Data:
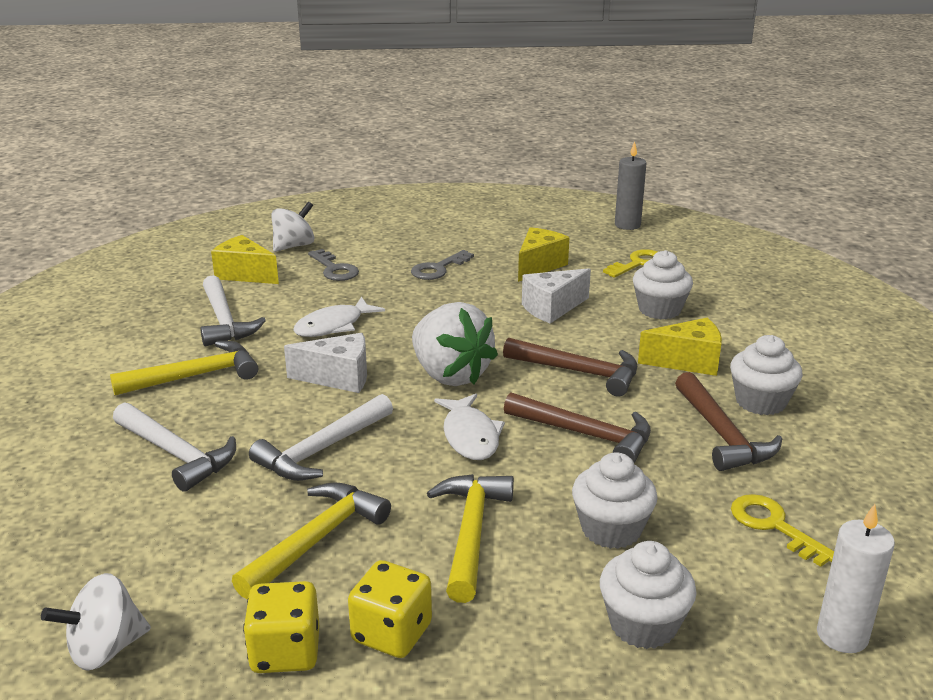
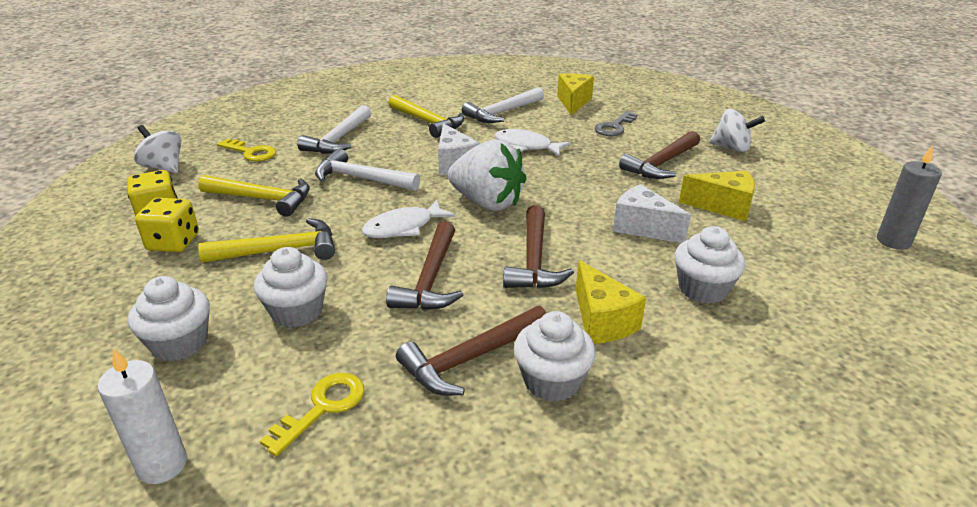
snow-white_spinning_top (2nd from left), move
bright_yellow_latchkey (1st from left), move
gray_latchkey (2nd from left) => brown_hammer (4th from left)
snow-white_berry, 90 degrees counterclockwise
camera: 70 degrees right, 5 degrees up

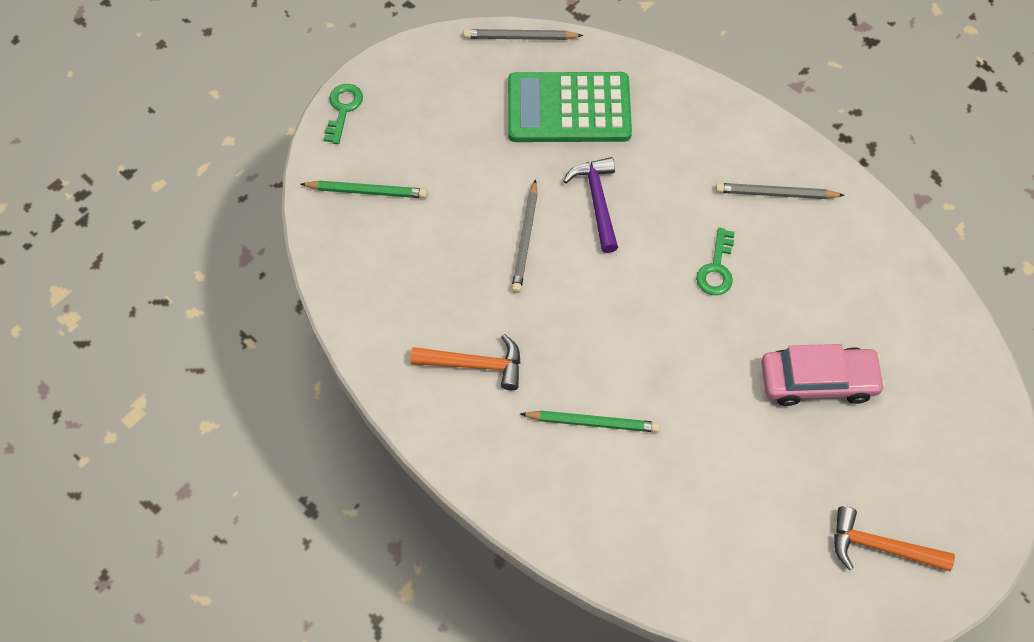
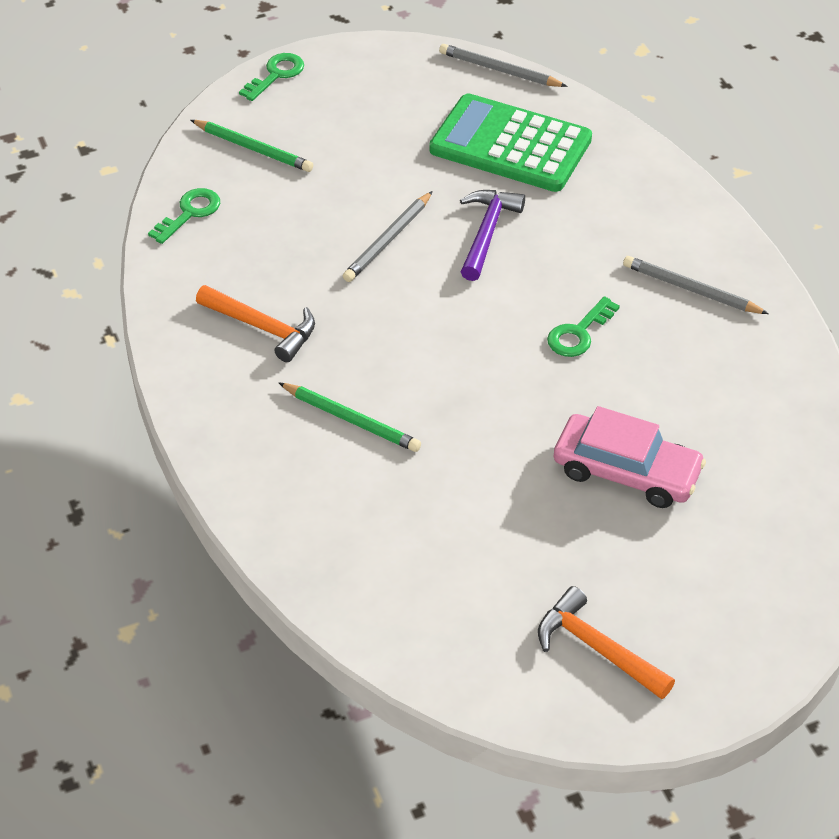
nothing => green_latchkey (1st from left)
camera: 25 degrees right, 15 degrees down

Problem details:
Whenever the word "degrees" shows up in a line of the entries above, copy that line.

Expected output:
snow-white_berry, 90 degrees counterclockwise
camera: 70 degrees right, 5 degrees up
camera: 25 degrees right, 15 degrees down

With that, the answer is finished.